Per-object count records
--------------------

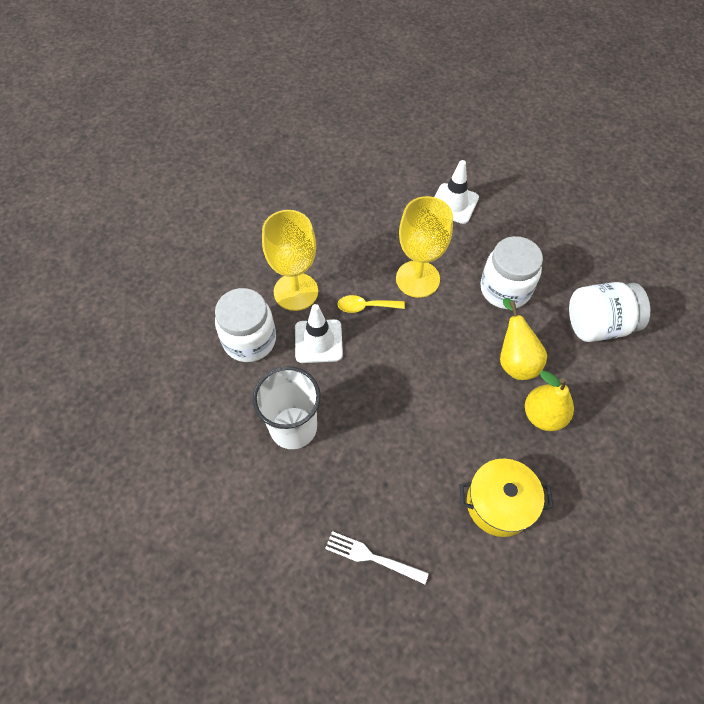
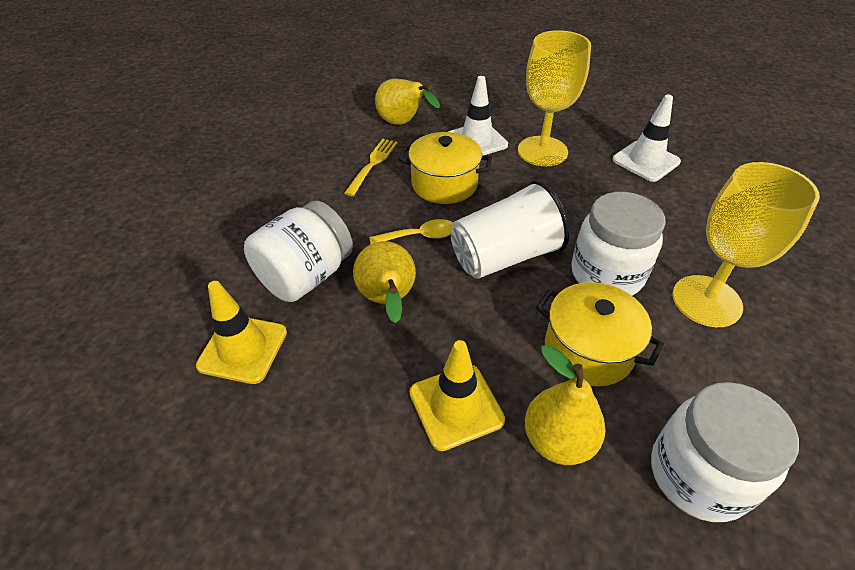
white fork: 1 -> 0
yellow fork: 0 -> 1
yellow pear: 2 -> 3
yellow pot: 1 -> 2
yellow traffic cone: 0 -> 2

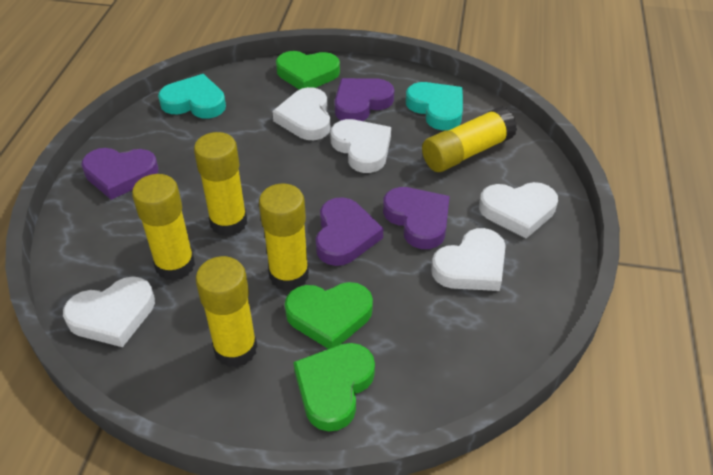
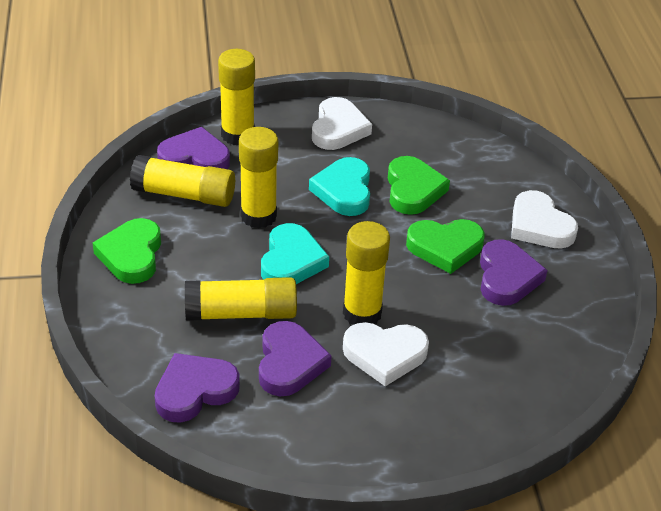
white heart: 5 -> 3

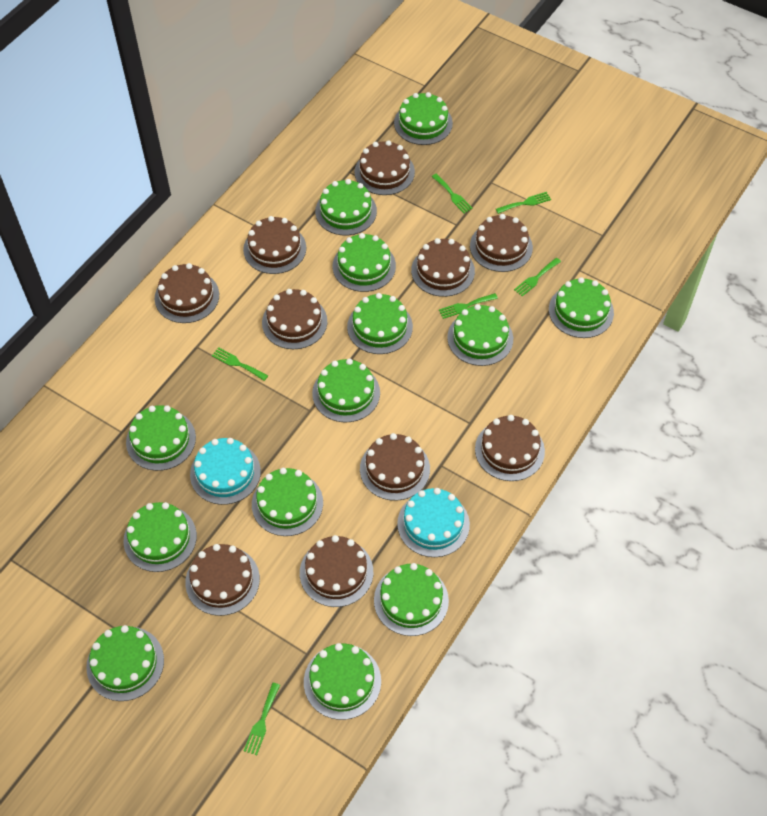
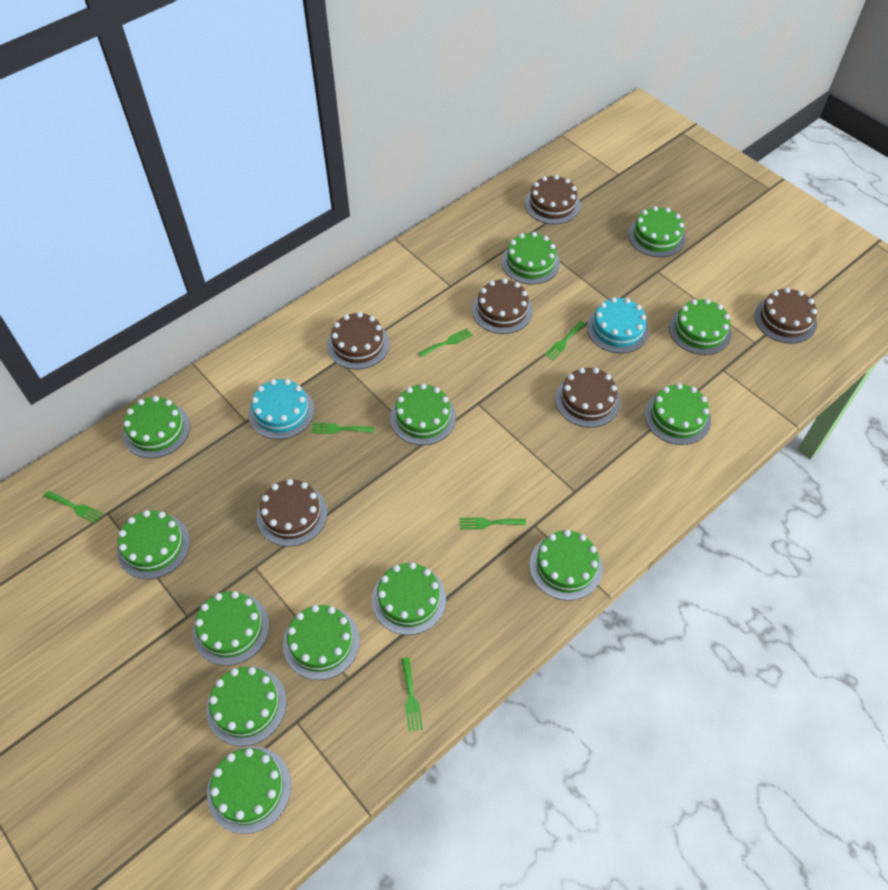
brown cake: 10 -> 6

--------------------

Using the data above, state the number of lines that contain the word "yellow"; add nothing else.

→ **Response box**
4